● WORK ORDER
Would you please return the line containing "black 1x2 brick [1092,191,1160,278]" and all the lines after it through the end of the records below, unchanged and on their own?

● THE RECORDS
——

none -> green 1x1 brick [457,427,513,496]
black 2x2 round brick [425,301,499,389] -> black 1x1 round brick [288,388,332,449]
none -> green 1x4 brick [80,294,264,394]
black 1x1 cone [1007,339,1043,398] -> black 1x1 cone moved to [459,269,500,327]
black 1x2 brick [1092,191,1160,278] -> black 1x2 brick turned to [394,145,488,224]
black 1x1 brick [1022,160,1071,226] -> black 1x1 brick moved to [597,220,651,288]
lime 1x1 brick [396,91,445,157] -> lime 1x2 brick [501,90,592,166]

——

● YOUR SOLUTION
black 1x2 brick [1092,191,1160,278] -> black 1x2 brick turned to [394,145,488,224]
black 1x1 brick [1022,160,1071,226] -> black 1x1 brick moved to [597,220,651,288]
lime 1x1 brick [396,91,445,157] -> lime 1x2 brick [501,90,592,166]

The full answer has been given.